What is being asked> Return the data word for word. Pictures are to be omitted.
------ The data ------
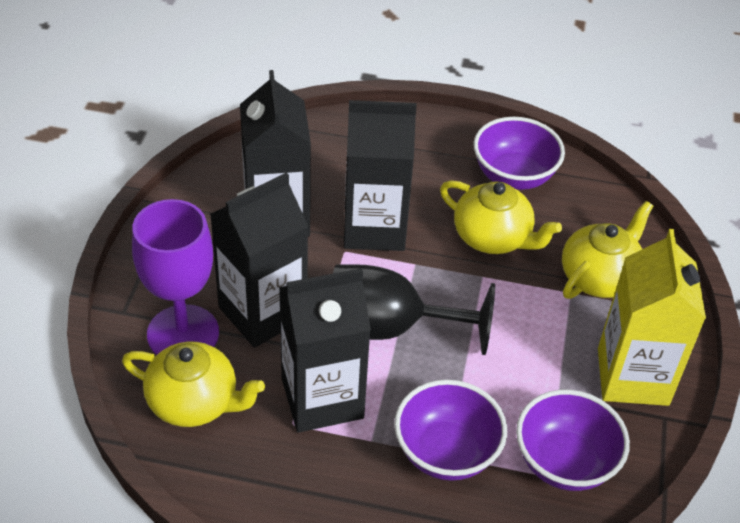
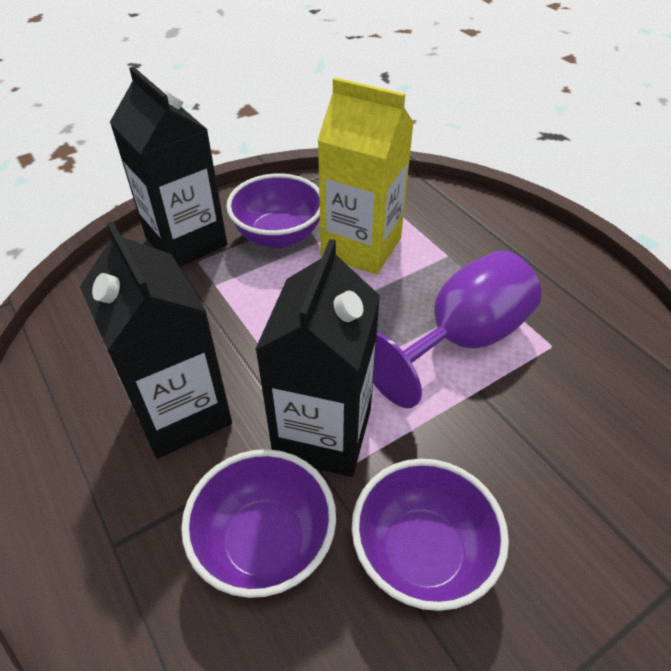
black carton: 4 -> 3
black goblet: 1 -> 0
yellow teapot: 3 -> 0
------
Result of this exercise>
black carton: 4 -> 3
black goblet: 1 -> 0
yellow teapot: 3 -> 0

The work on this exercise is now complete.